• DIRECTIONS
Search term "black": please copy every line of the records below that contains it.

• DATA FOR REVIEW
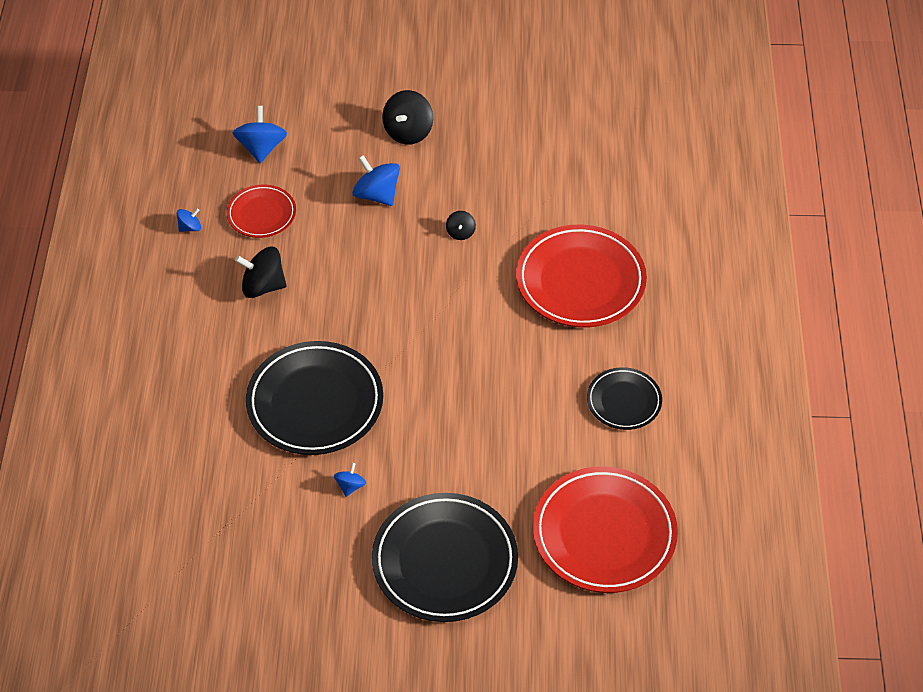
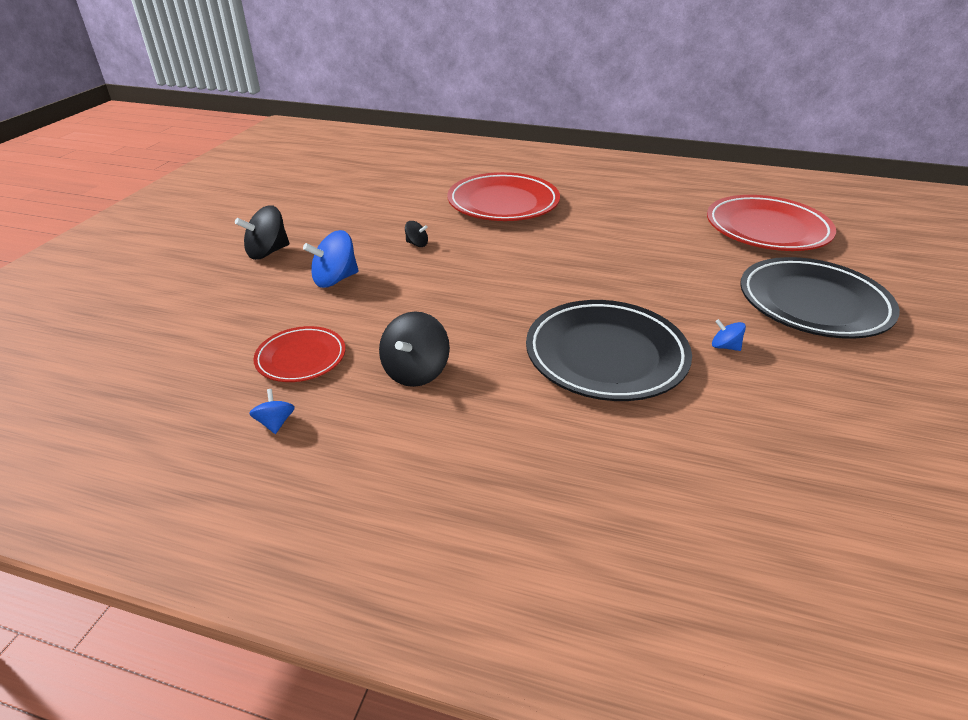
camera: 75 degrees left, 15 degrees down
(261, 148) = (196, 345): blue spinning top -> none
(408, 132) = (268, 252): black spinning top -> black spinning top turned 105 degrees clockwise
(624, 401) = (633, 204): black plate -> none

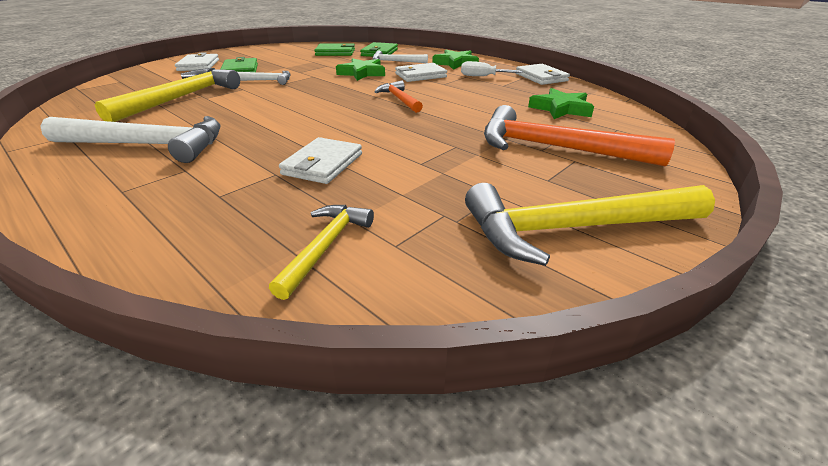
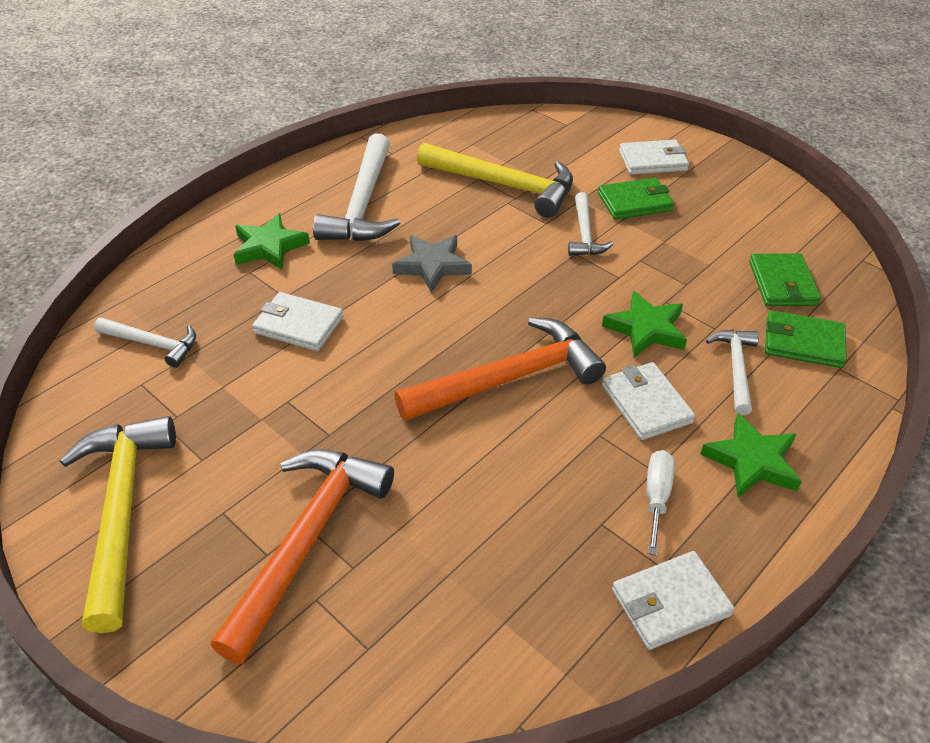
camera: 90 degrees right, 10 degrees up
(269, 118) = (432, 266): none -> grey star
(325, 246) = (153, 344): yellow hammer -> white hammer
(399, 99) = (508, 378): orange hammer -> orange hammer, size x1.85
(560, 109) = (467, 589): green star -> green star (269, 247)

• SOLUTION
(408, 132) = (268, 252): black spinning top -> black spinning top turned 105 degrees clockwise
(624, 401) = (633, 204): black plate -> none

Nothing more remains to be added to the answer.